What the task asks:
Return all entries precisely as they stand, without the images.
Recorded data Block Start
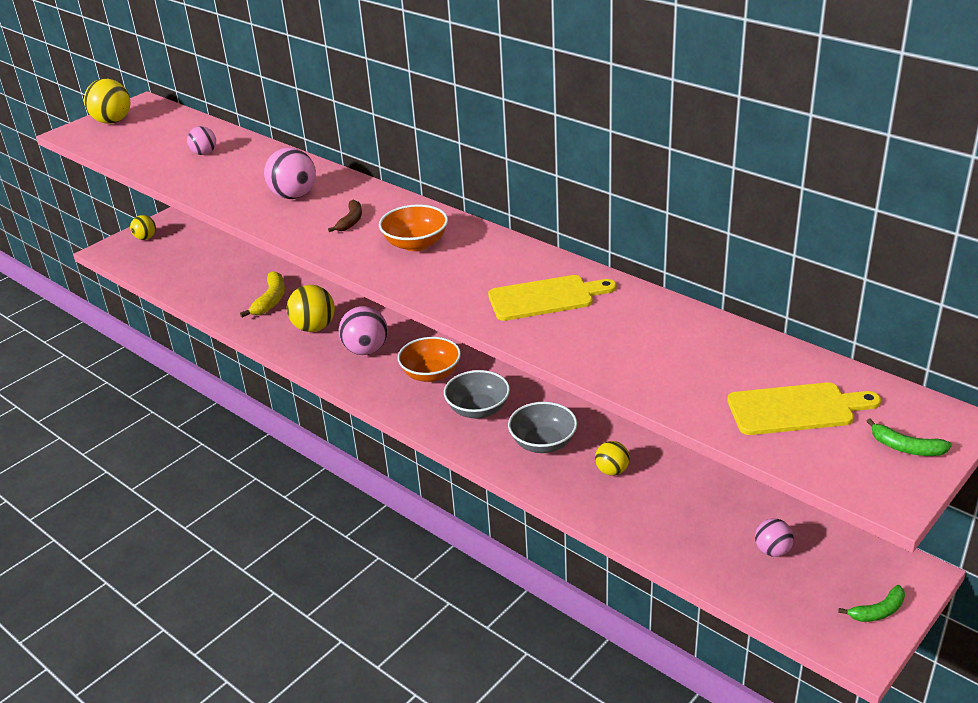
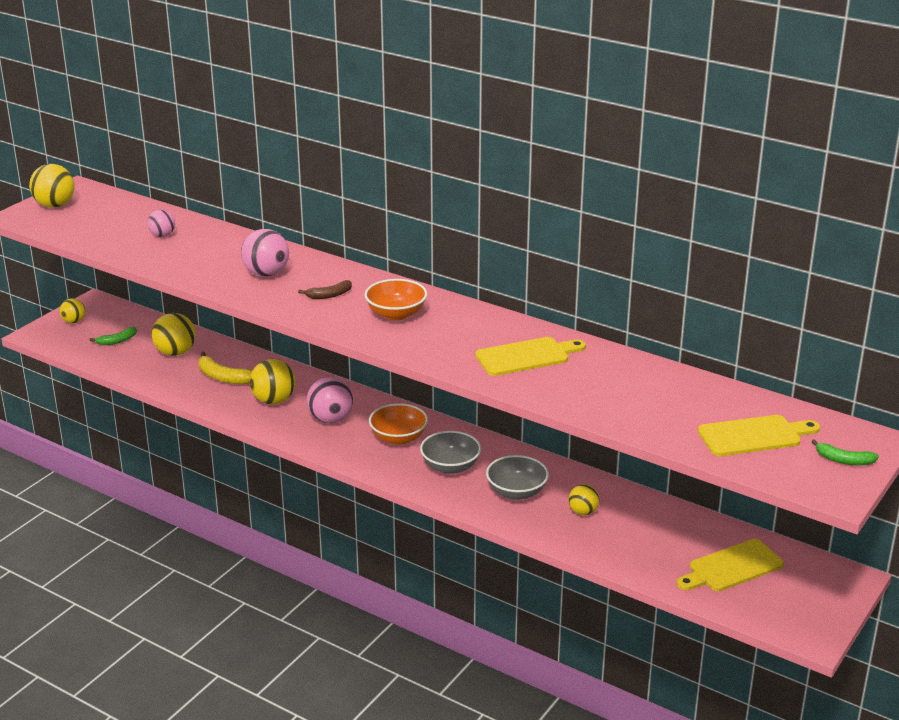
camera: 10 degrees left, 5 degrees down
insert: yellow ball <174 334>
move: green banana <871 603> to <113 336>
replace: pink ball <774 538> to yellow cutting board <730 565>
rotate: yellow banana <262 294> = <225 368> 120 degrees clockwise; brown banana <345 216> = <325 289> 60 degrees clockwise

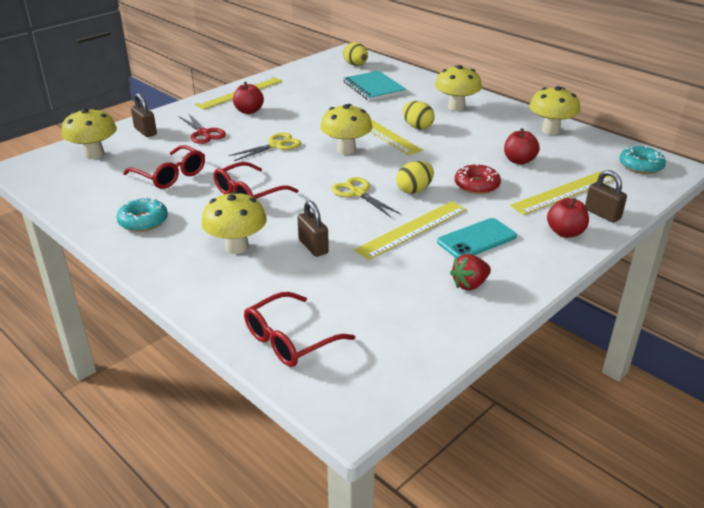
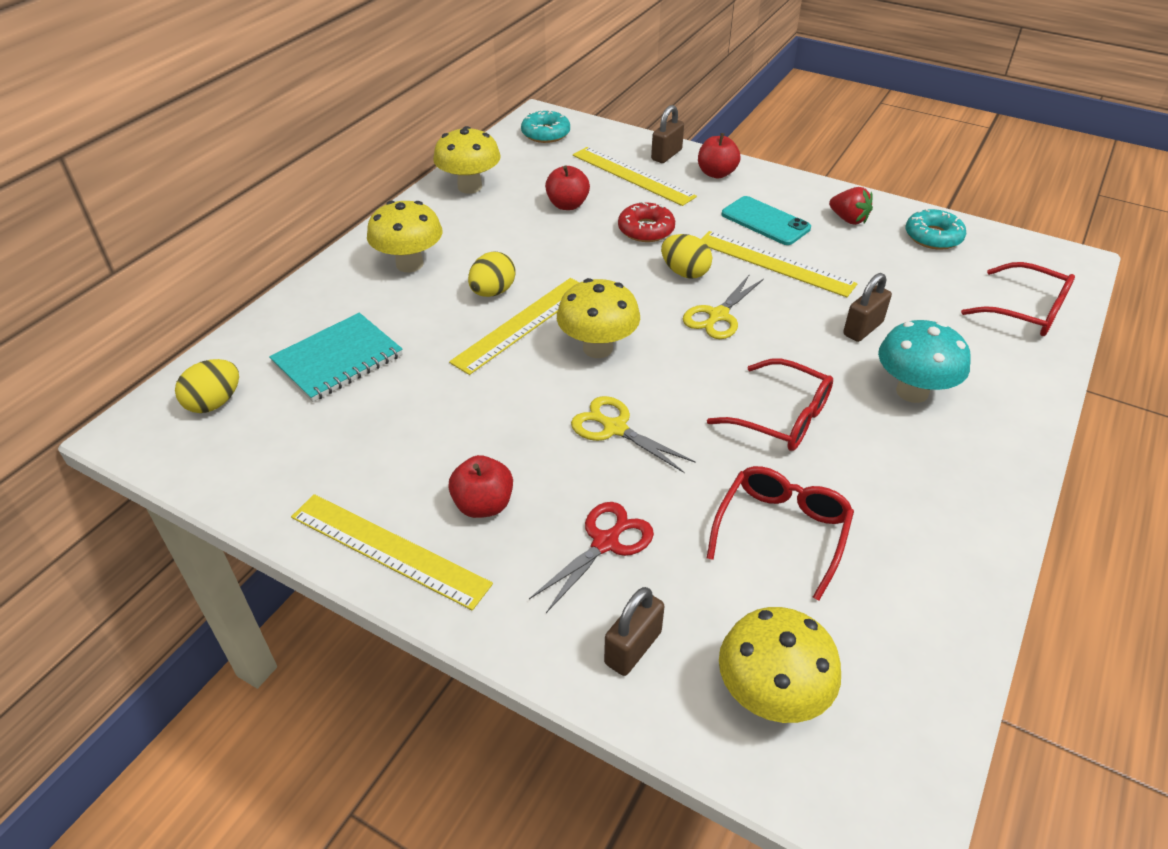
camera: 105 degrees left, 10 degrees up
move: turquoise donut <142 214> to <936 229>
recolor: yellow mushroom <234 222> to turquoise mushroom <924 361>

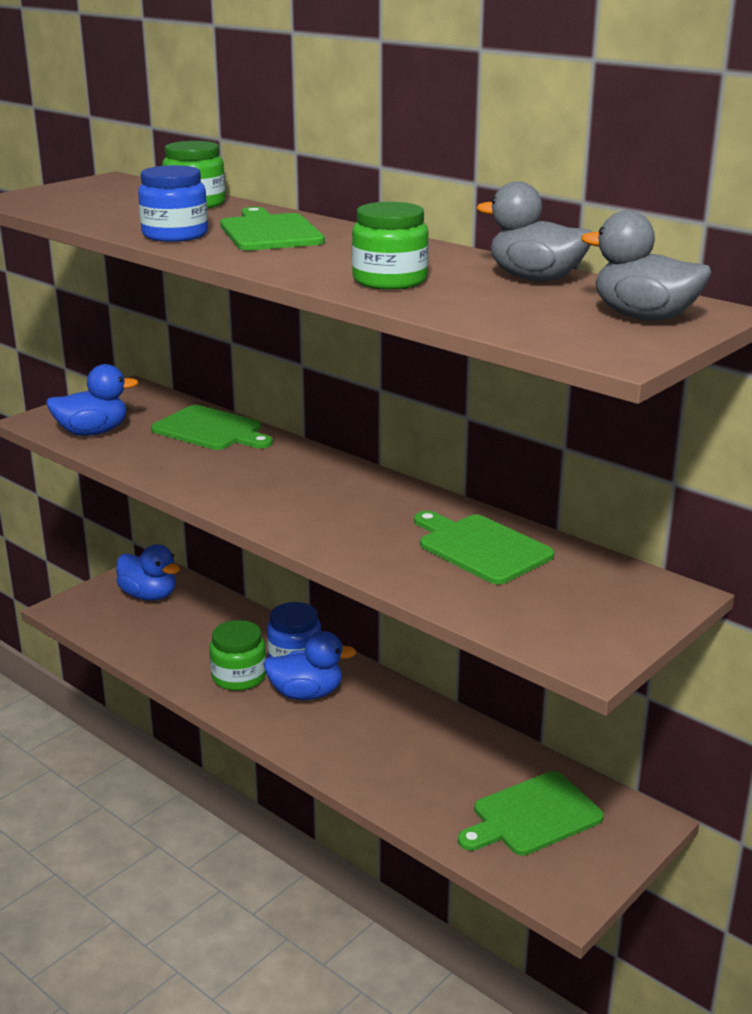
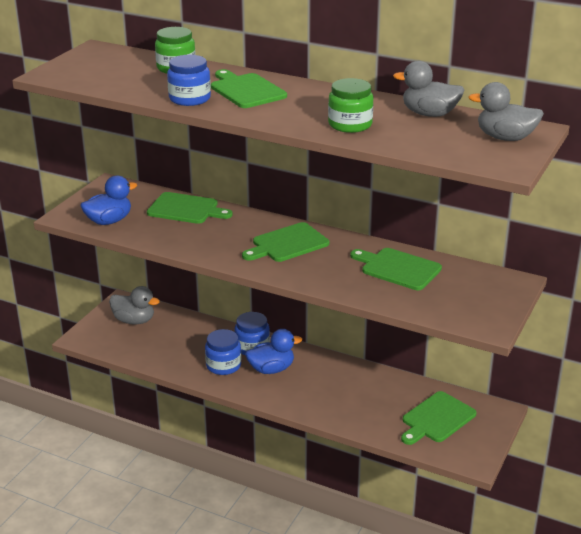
camera: 15 degrees left, 5 degrees up
insert: green cutting board <285 242>
recolor: blue duck <148 572> to grey duck <134 305>; green jar <237 655> to blue jar <223 352>

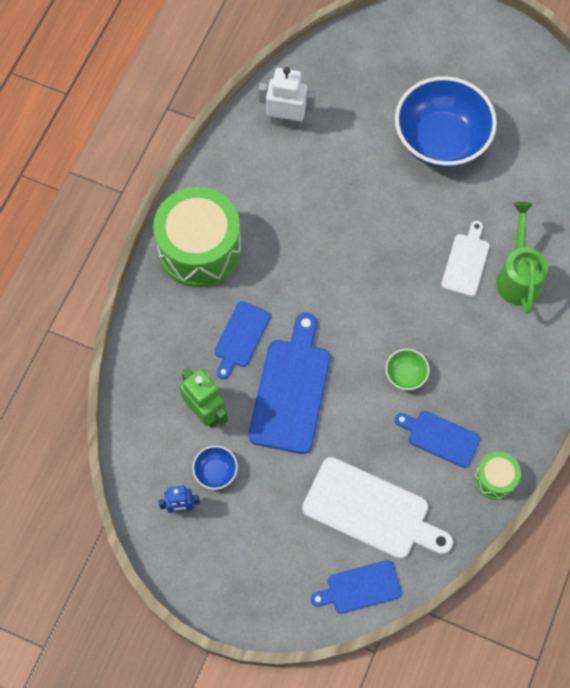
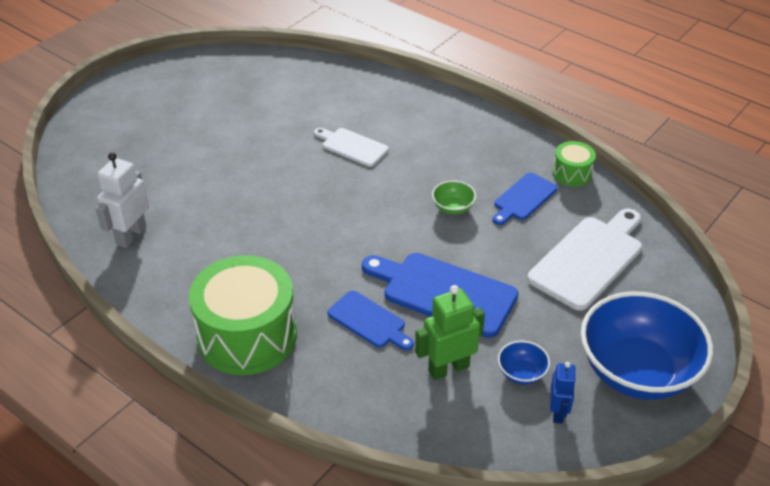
camera: 75 degrees left, 25 degrees down
delete: blue cutting board <356 587>; green watering can <522 258>
move: blue bowl <446 122> to <647 345>

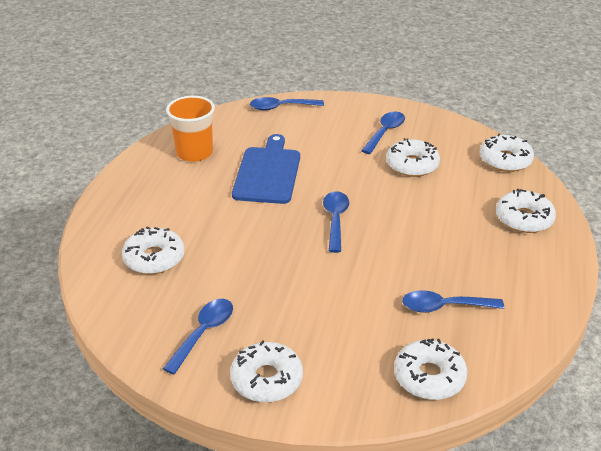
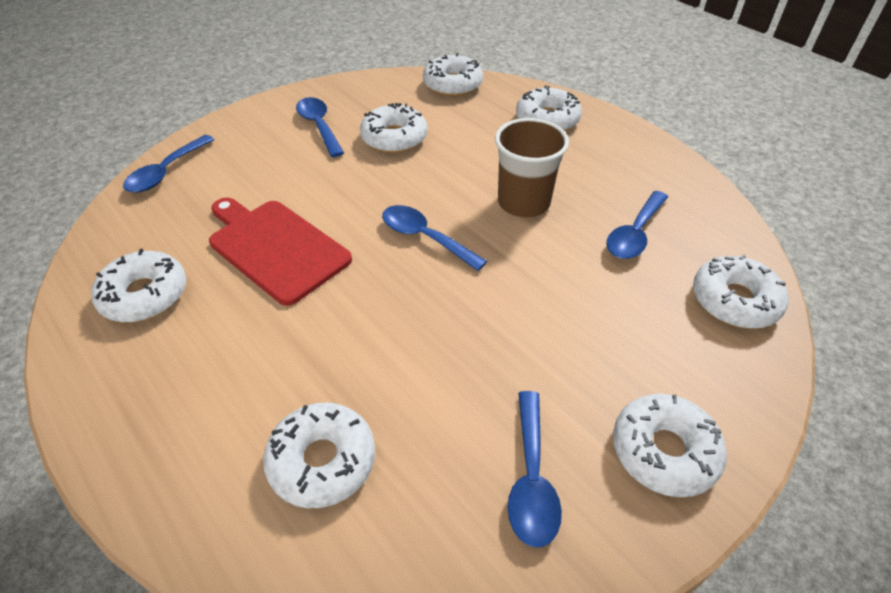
camera: 55 degrees left, 10 degrees up
insert: brown cup <532 167>
replace: orange cup <190 129> to white donut <138 285>
recolor: blue cutting board <266 169> to red cutting board <280 252>
rotate: blue spoon <198 336> = <535 469> 150 degrees counterclockwise

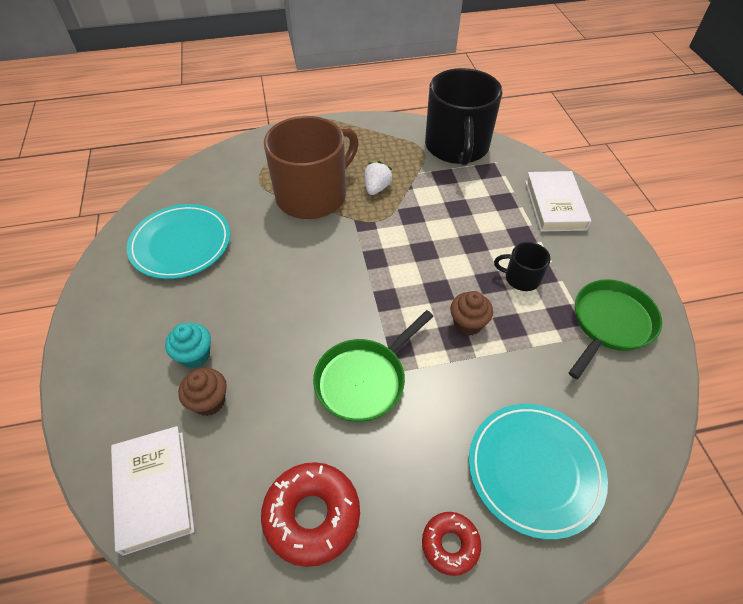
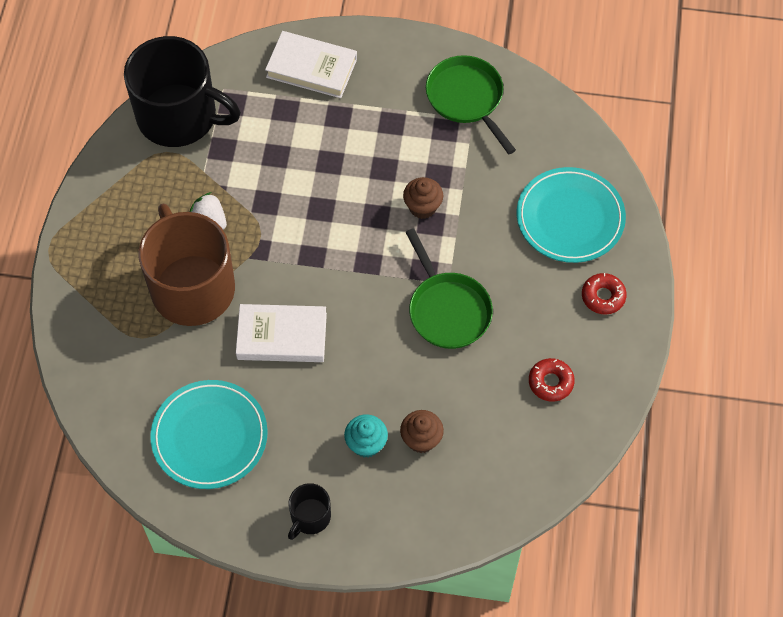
camera: 70 degrees left, 10 degrees up
move: white book <153 491> to <281 333>; black mug <522 266> to <309 511>
resize: red donut <310 514> = <552 380> x0.58

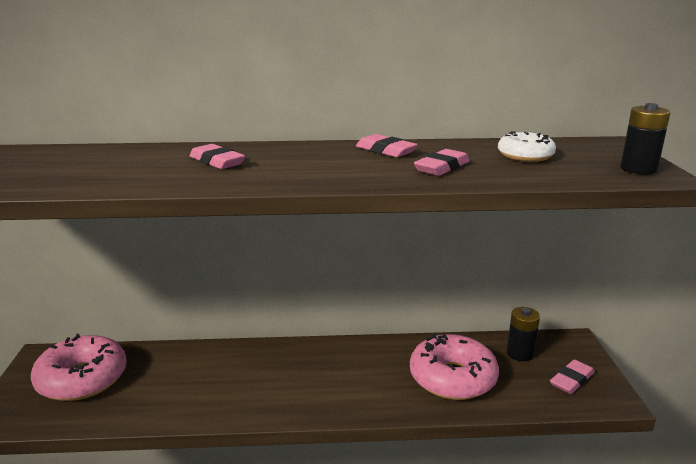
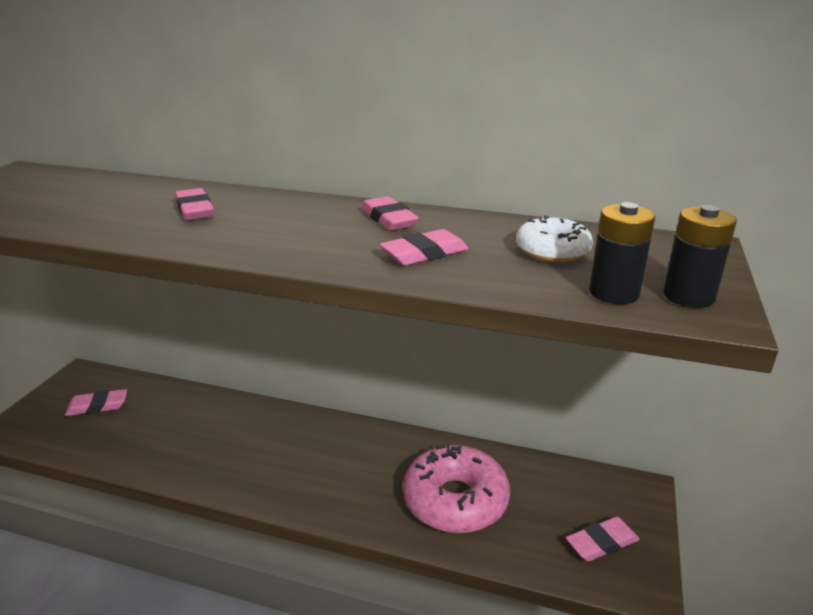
camera: 20 degrees right, 5 degrees up
move: black battery <523 334> to <622 253>
replace: pink donut <79 367> to pink eraser <96 402>

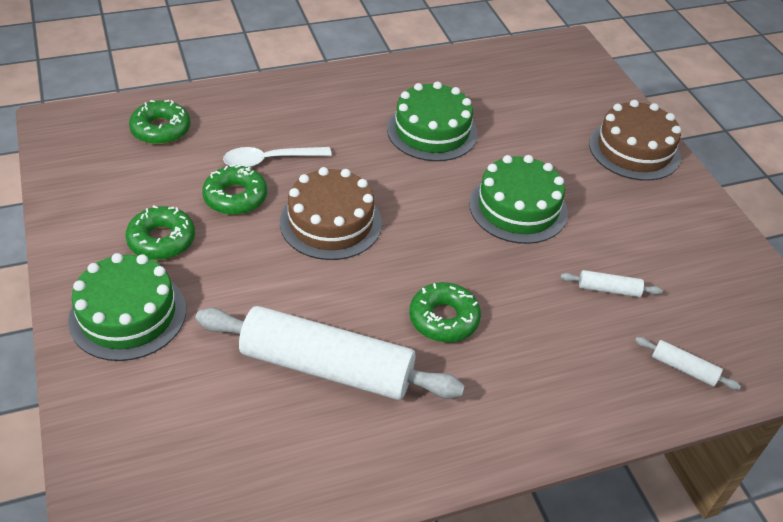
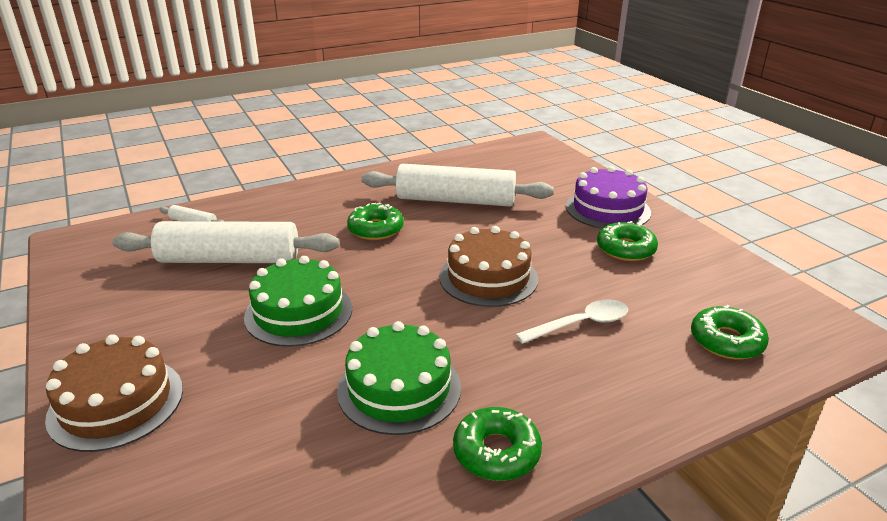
camera: 175 degrees right, 15 degrees down
move: green donut <234 190> to <497 444>
recolor: green cake <127 307> to purple cake <608 197>
resize: white rolling pin <611 283> = <225 242> x2.49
Recorded data Block End
Written answer:
camera: 10 degrees left, 5 degrees down
insert: yellow ball <174 334>
move: green banana <871 603> to <113 336>
replace: pink ball <774 538> to yellow cutting board <730 565>
rotate: yellow banana <262 294> = <225 368> 120 degrees clockwise; brown banana <345 216> = <325 289> 60 degrees clockwise

camera: 105 degrees left, 10 degrees up
move: turquoise donut <142 214> to <936 229>
recolor: yellow mushroom <234 222> to turquoise mushroom <924 361>

camera: 15 degrees left, 5 degrees up
insert: green cutting board <285 242>
recolor: blue duck <148 572> to grey duck <134 305>; green jar <237 655> to blue jar <223 352>

camera: 75 degrees left, 25 degrees down
delete: blue cutting board <356 587>; green watering can <522 258>
move: blue bowl <446 122> to <647 345>

camera: 55 degrees left, 10 degrees up
insert: brown cup <532 167>
replace: orange cup <190 129> to white donut <138 285>
recolor: blue cutting board <266 169> to red cutting board <280 252>
rotate: blue spoon <198 336> = <535 469> 150 degrees counterclockwise

camera: 70 degrees left, 10 degrees up
move: white book <153 491> to <281 333>; black mug <522 266> to <309 511>
resize: red donut <310 514> = <552 380> x0.58

camera: 20 degrees right, 5 degrees up
move: black battery <523 334> to <622 253>
replace: pink donut <79 367> to pink eraser <96 402>

camera: 175 degrees right, 15 degrees down
move: green donut <234 190> to <497 444>
recolor: green cake <127 307> to purple cake <608 197>
resize: white rolling pin <611 283> = <225 242> x2.49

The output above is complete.